INPUT FOR THIS TASK:
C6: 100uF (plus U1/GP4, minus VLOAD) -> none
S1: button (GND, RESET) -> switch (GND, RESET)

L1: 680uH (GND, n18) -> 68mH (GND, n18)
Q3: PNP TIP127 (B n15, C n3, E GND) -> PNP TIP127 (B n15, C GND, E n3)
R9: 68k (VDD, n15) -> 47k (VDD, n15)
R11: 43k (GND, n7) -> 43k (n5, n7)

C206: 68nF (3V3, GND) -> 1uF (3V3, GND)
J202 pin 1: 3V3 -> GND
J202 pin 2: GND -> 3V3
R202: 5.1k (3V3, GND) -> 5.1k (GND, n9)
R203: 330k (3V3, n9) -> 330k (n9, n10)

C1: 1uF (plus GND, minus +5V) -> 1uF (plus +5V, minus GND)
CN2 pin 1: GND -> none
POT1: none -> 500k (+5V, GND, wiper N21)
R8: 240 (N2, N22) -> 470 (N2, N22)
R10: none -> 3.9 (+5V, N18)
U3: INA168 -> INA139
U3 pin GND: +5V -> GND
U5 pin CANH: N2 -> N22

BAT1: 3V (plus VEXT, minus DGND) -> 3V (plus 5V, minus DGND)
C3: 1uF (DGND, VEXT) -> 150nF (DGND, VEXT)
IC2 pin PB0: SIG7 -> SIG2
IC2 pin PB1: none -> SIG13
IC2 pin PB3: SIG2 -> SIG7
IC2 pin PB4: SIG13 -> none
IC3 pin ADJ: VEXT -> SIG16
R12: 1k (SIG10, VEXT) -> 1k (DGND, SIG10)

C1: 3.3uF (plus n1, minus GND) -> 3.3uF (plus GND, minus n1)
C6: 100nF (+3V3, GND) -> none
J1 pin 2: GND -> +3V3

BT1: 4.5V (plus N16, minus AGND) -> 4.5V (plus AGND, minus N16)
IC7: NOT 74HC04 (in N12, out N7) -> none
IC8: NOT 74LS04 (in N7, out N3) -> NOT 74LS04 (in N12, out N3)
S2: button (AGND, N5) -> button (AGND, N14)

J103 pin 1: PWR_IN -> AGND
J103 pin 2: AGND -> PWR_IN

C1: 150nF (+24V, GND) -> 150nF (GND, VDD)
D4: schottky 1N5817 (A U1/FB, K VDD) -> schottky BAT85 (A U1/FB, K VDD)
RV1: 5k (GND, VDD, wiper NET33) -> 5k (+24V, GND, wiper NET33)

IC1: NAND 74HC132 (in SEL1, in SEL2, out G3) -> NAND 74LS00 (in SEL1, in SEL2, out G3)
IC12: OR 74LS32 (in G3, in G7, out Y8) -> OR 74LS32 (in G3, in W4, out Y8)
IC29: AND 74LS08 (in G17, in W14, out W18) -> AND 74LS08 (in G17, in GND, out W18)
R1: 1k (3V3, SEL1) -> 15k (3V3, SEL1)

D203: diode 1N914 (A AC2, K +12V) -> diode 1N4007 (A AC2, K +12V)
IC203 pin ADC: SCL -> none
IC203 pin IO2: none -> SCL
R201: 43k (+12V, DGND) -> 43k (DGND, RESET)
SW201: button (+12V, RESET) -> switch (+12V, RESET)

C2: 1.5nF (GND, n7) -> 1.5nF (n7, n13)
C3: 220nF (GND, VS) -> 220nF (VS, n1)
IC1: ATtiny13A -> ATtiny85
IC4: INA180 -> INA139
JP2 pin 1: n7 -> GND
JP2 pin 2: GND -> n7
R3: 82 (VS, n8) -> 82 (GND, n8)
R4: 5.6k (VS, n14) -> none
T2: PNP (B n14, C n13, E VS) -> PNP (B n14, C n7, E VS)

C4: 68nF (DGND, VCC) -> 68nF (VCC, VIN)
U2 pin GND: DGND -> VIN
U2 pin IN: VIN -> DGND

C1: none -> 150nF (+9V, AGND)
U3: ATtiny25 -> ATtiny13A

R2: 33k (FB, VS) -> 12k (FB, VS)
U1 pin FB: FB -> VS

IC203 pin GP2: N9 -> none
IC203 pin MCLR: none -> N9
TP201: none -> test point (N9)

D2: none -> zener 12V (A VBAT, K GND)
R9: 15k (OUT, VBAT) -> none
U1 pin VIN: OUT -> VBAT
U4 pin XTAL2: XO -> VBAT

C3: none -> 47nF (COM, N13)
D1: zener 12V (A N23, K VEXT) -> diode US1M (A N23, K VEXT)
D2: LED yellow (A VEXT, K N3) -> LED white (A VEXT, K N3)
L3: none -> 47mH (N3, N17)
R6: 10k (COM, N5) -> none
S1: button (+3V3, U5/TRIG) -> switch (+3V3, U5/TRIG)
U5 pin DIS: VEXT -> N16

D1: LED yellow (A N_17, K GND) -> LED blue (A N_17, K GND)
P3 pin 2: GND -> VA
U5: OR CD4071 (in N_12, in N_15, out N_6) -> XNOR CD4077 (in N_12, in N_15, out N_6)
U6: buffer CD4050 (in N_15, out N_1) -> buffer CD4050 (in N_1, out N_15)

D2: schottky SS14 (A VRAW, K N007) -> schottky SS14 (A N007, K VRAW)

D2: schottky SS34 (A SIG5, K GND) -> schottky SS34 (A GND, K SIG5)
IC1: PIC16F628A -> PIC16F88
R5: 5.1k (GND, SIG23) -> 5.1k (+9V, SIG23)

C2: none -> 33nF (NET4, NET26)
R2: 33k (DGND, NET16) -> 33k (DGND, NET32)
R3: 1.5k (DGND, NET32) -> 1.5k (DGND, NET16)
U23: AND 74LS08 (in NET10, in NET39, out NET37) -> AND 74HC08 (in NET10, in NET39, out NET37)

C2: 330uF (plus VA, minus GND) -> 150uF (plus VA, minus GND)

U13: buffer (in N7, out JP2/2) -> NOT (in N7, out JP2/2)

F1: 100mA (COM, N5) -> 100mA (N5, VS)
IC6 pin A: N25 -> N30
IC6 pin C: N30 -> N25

WHAT IS NEEDED:
Repeat word for word the lines above that run from the line containing "Q3: PNP TIP127" through the line containing "IC2 pin PB1: none -> SIG13", both ends included, and nothing else.

EXERCISE RESPONSE:
Q3: PNP TIP127 (B n15, C n3, E GND) -> PNP TIP127 (B n15, C GND, E n3)
R9: 68k (VDD, n15) -> 47k (VDD, n15)
R11: 43k (GND, n7) -> 43k (n5, n7)

C206: 68nF (3V3, GND) -> 1uF (3V3, GND)
J202 pin 1: 3V3 -> GND
J202 pin 2: GND -> 3V3
R202: 5.1k (3V3, GND) -> 5.1k (GND, n9)
R203: 330k (3V3, n9) -> 330k (n9, n10)

C1: 1uF (plus GND, minus +5V) -> 1uF (plus +5V, minus GND)
CN2 pin 1: GND -> none
POT1: none -> 500k (+5V, GND, wiper N21)
R8: 240 (N2, N22) -> 470 (N2, N22)
R10: none -> 3.9 (+5V, N18)
U3: INA168 -> INA139
U3 pin GND: +5V -> GND
U5 pin CANH: N2 -> N22

BAT1: 3V (plus VEXT, minus DGND) -> 3V (plus 5V, minus DGND)
C3: 1uF (DGND, VEXT) -> 150nF (DGND, VEXT)
IC2 pin PB0: SIG7 -> SIG2
IC2 pin PB1: none -> SIG13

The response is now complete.